→ **RECORDS TO PROCESS**
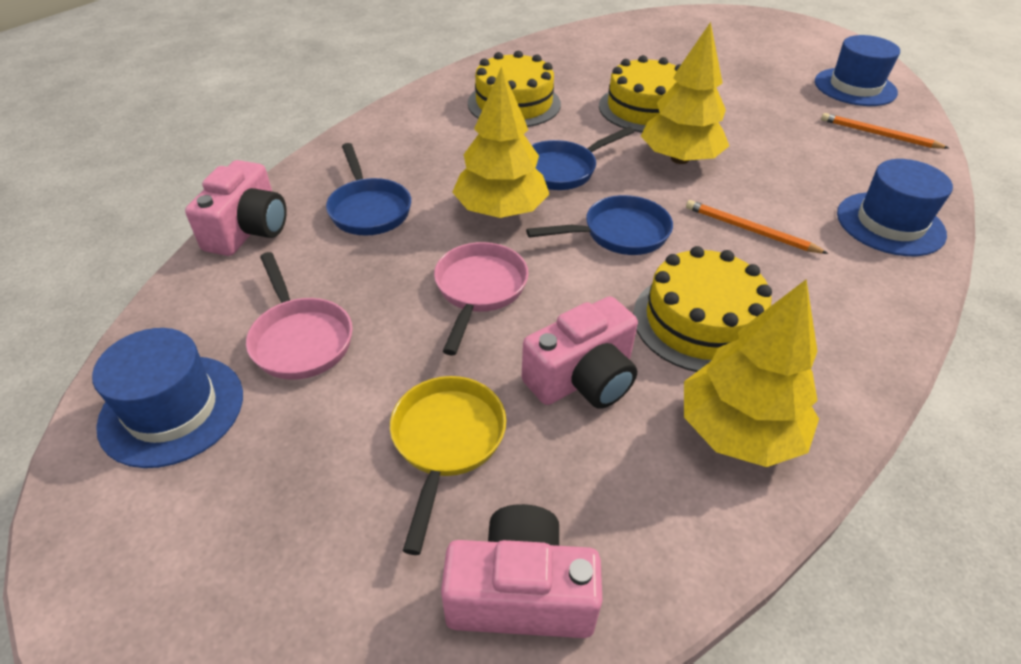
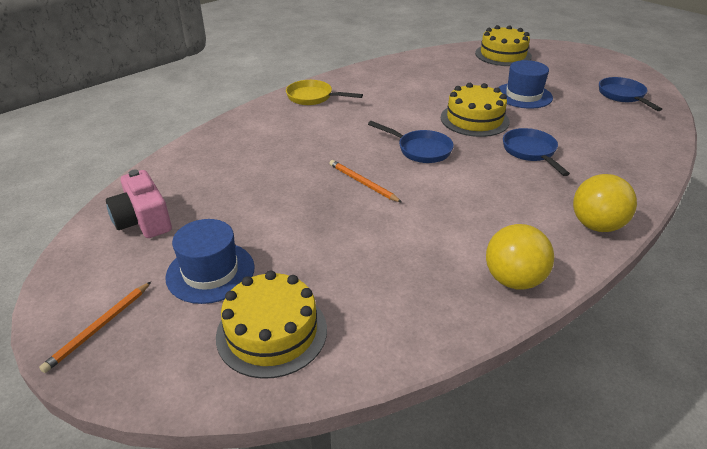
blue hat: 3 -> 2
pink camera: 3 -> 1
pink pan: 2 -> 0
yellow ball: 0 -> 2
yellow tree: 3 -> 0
==
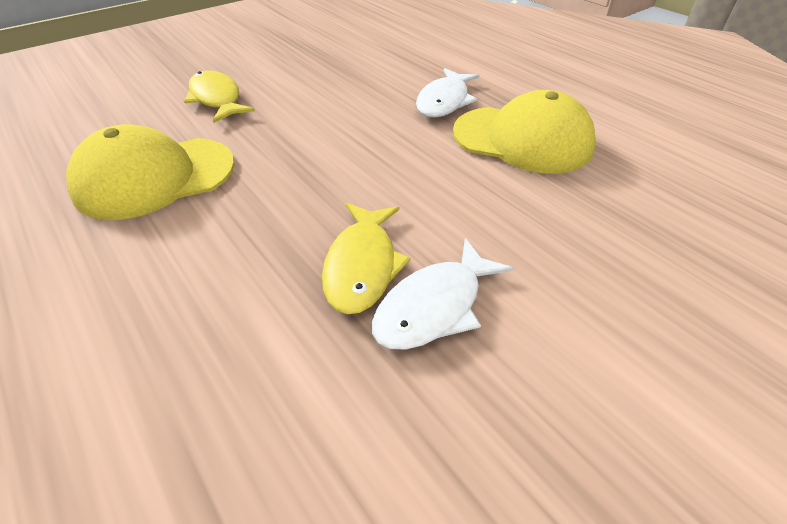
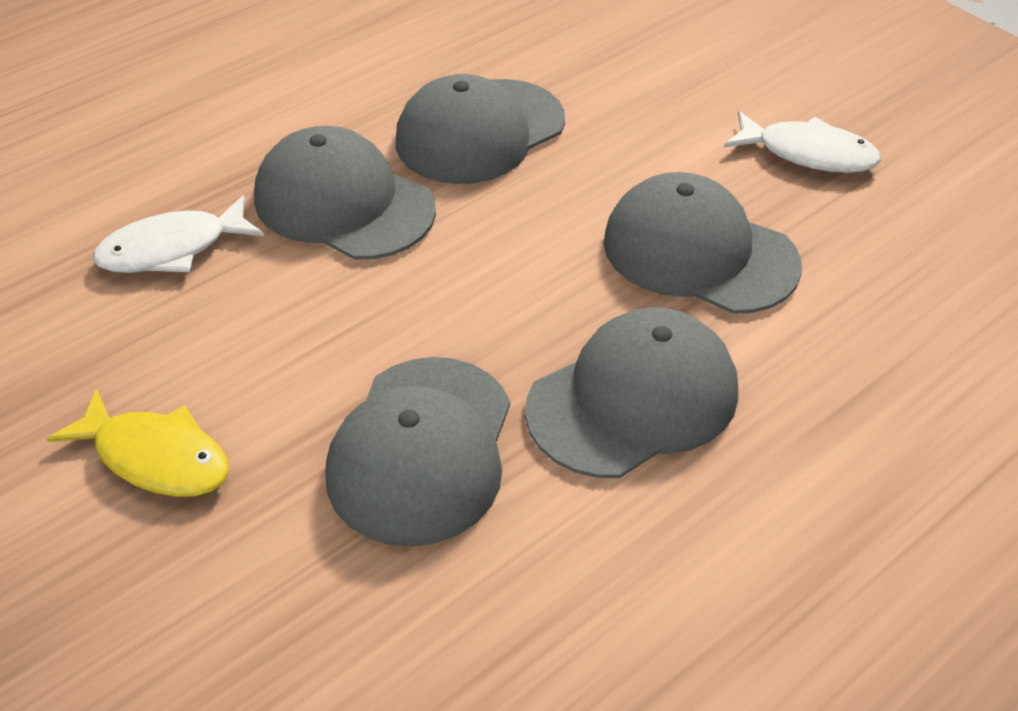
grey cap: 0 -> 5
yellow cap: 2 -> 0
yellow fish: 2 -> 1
--
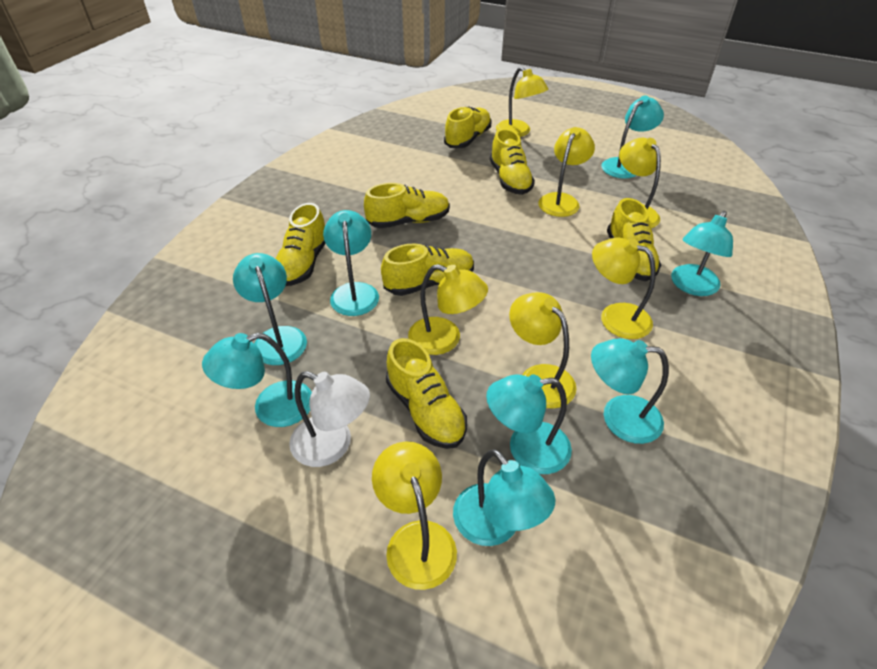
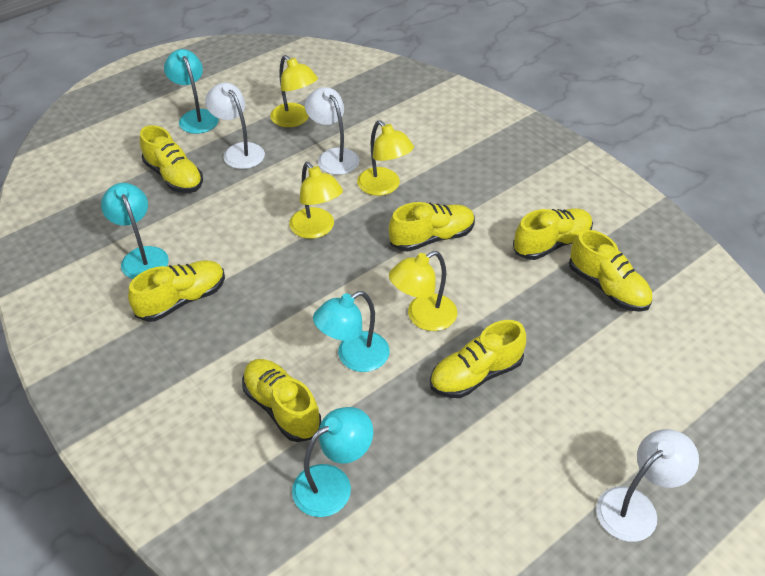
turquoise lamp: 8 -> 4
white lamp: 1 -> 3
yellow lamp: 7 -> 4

→ **HOW TO COMPLETE THIS TASK**
The answer must consist of each line in the entries above that includes "yellow".

→ **EXERCISE RESULT**
yellow ball: 0 -> 2
yellow tree: 3 -> 0
yellow cap: 2 -> 0
yellow fish: 2 -> 1
yellow lamp: 7 -> 4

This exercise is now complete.